[Stored items from a collection]
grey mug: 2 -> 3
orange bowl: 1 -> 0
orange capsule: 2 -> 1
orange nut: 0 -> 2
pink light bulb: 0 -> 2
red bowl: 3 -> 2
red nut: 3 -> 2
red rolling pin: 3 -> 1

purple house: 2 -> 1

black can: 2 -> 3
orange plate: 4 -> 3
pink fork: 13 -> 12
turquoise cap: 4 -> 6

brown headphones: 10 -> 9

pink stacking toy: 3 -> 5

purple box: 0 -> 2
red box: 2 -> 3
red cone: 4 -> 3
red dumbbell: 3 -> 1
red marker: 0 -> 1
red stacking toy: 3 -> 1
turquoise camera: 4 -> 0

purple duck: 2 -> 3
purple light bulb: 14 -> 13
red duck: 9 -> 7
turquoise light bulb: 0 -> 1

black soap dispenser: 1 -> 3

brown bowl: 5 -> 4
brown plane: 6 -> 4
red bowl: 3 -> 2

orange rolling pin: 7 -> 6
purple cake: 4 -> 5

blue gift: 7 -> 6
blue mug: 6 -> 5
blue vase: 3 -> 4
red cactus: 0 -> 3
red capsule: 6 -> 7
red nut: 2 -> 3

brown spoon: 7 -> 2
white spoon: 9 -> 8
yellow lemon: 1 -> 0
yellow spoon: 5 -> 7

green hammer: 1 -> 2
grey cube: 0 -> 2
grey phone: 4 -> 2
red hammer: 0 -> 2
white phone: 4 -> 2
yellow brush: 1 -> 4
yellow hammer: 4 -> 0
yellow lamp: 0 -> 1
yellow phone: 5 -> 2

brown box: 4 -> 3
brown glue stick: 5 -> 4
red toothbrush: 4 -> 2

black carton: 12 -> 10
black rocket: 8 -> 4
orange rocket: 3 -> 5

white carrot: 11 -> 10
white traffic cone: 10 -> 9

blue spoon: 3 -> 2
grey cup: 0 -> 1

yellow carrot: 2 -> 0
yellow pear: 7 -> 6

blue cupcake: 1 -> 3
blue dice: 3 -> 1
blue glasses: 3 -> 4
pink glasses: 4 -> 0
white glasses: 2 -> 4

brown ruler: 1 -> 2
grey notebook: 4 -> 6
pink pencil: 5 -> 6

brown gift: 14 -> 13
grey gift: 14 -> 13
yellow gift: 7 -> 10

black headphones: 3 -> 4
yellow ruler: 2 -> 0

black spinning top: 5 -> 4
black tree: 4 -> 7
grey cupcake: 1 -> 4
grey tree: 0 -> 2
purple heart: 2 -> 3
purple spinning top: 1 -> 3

→ **What to work on**: Retype the portion of the data above that starts on the line with "orange capsule: 2 -> 1" and finishes on the line with "pink glasses: 4 -> 0", including both of those lines.

→ **Exercise answer**:
orange capsule: 2 -> 1
orange nut: 0 -> 2
pink light bulb: 0 -> 2
red bowl: 3 -> 2
red nut: 3 -> 2
red rolling pin: 3 -> 1

purple house: 2 -> 1

black can: 2 -> 3
orange plate: 4 -> 3
pink fork: 13 -> 12
turquoise cap: 4 -> 6

brown headphones: 10 -> 9

pink stacking toy: 3 -> 5

purple box: 0 -> 2
red box: 2 -> 3
red cone: 4 -> 3
red dumbbell: 3 -> 1
red marker: 0 -> 1
red stacking toy: 3 -> 1
turquoise camera: 4 -> 0

purple duck: 2 -> 3
purple light bulb: 14 -> 13
red duck: 9 -> 7
turquoise light bulb: 0 -> 1

black soap dispenser: 1 -> 3

brown bowl: 5 -> 4
brown plane: 6 -> 4
red bowl: 3 -> 2

orange rolling pin: 7 -> 6
purple cake: 4 -> 5

blue gift: 7 -> 6
blue mug: 6 -> 5
blue vase: 3 -> 4
red cactus: 0 -> 3
red capsule: 6 -> 7
red nut: 2 -> 3

brown spoon: 7 -> 2
white spoon: 9 -> 8
yellow lemon: 1 -> 0
yellow spoon: 5 -> 7

green hammer: 1 -> 2
grey cube: 0 -> 2
grey phone: 4 -> 2
red hammer: 0 -> 2
white phone: 4 -> 2
yellow brush: 1 -> 4
yellow hammer: 4 -> 0
yellow lamp: 0 -> 1
yellow phone: 5 -> 2

brown box: 4 -> 3
brown glue stick: 5 -> 4
red toothbrush: 4 -> 2

black carton: 12 -> 10
black rocket: 8 -> 4
orange rocket: 3 -> 5

white carrot: 11 -> 10
white traffic cone: 10 -> 9

blue spoon: 3 -> 2
grey cup: 0 -> 1

yellow carrot: 2 -> 0
yellow pear: 7 -> 6

blue cupcake: 1 -> 3
blue dice: 3 -> 1
blue glasses: 3 -> 4
pink glasses: 4 -> 0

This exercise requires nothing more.